Data excerpt:
::::

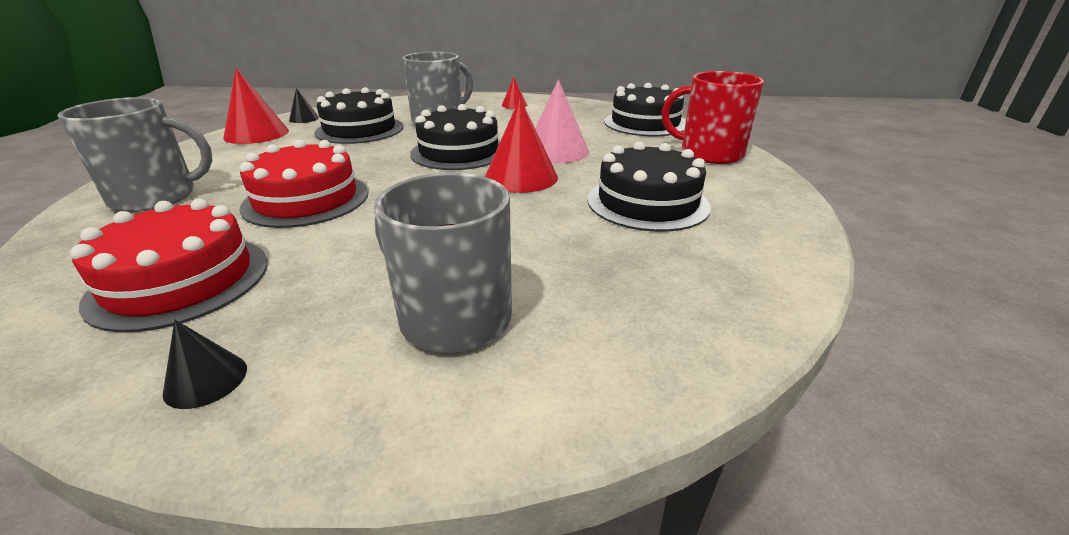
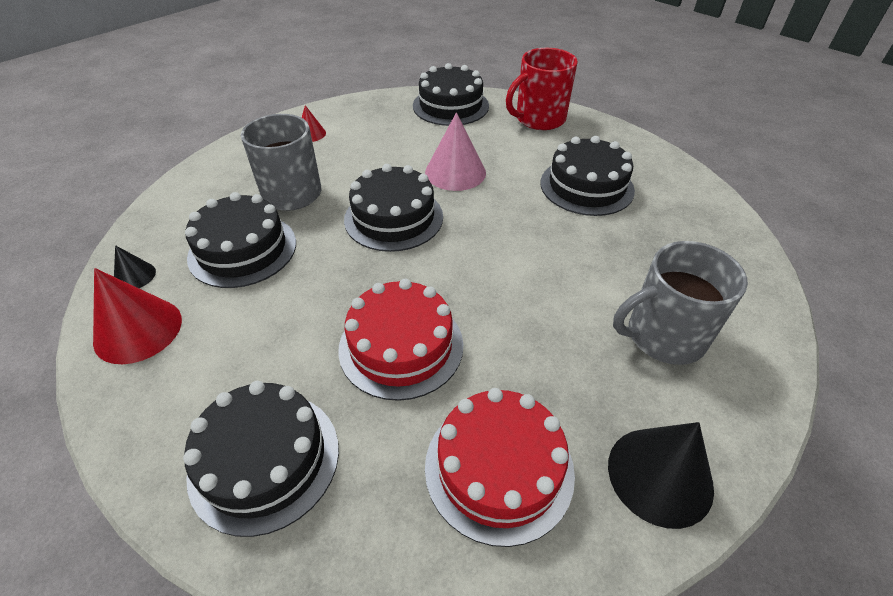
camera: 50 degrees left, 15 degrees up
(156, 197) = (264, 459): grey mug -> black cake
(206, 380) = (660, 475): black cone -> black cone, size x1.92
(521, 177) = (487, 213): red cone -> none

::::

The problem:
Ignore the images and quote every line of the listing exactly.

Answer to the problem:
camera: 50 degrees left, 15 degrees up
(156, 197) = (264, 459): grey mug -> black cake
(206, 380) = (660, 475): black cone -> black cone, size x1.92
(521, 177) = (487, 213): red cone -> none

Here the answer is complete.